**ACTION ITEM**
Whenever a line of the entries below holds the string "test", copy that line and return it.

[Change detection outputs]
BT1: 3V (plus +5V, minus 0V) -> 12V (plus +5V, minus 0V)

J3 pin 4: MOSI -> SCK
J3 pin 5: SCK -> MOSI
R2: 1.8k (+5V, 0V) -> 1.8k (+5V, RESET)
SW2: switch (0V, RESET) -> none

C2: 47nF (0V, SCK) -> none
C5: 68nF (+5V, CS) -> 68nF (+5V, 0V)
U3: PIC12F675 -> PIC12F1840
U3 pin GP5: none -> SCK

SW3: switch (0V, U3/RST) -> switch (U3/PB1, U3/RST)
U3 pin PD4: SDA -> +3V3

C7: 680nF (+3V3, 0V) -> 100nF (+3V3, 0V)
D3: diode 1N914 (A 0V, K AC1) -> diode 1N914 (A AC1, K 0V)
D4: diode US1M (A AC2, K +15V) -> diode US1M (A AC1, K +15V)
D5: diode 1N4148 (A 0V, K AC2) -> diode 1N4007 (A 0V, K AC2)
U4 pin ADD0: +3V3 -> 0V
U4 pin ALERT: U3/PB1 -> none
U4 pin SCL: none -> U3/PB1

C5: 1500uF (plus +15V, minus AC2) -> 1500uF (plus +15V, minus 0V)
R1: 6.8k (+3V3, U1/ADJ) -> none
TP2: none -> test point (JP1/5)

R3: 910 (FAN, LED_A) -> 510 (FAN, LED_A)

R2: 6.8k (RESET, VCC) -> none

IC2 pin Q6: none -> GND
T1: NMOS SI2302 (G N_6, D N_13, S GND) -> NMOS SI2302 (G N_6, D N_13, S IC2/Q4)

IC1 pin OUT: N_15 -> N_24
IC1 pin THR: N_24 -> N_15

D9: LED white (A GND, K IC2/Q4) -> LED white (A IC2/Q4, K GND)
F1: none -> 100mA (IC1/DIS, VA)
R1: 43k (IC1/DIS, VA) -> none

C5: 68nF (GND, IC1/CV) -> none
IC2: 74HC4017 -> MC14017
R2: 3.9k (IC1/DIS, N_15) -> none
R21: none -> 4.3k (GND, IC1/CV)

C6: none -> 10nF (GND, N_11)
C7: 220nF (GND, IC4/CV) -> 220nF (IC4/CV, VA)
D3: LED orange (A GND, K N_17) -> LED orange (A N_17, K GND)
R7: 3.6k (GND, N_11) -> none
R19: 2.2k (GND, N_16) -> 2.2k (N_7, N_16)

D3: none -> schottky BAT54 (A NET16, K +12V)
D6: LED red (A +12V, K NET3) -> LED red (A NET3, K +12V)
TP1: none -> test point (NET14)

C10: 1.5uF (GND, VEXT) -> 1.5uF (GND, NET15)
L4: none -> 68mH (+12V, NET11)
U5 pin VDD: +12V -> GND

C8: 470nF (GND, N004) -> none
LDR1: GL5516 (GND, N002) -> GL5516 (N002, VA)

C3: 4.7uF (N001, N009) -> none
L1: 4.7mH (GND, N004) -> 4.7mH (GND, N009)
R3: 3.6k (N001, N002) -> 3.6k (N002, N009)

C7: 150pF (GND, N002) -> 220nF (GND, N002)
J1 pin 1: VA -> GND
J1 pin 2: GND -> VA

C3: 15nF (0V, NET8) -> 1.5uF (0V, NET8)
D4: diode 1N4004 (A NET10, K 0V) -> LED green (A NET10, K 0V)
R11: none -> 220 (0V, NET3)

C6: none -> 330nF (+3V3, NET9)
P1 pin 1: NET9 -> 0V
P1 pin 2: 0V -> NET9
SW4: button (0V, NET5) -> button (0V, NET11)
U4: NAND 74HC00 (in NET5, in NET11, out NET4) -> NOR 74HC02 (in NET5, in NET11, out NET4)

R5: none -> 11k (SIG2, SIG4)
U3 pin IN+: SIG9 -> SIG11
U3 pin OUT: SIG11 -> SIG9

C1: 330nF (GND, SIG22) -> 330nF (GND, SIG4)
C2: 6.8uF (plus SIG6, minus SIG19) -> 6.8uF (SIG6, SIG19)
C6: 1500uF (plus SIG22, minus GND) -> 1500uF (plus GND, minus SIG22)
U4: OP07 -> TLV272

**TASK SOLUTION**
TP2: none -> test point (JP1/5)
TP1: none -> test point (NET14)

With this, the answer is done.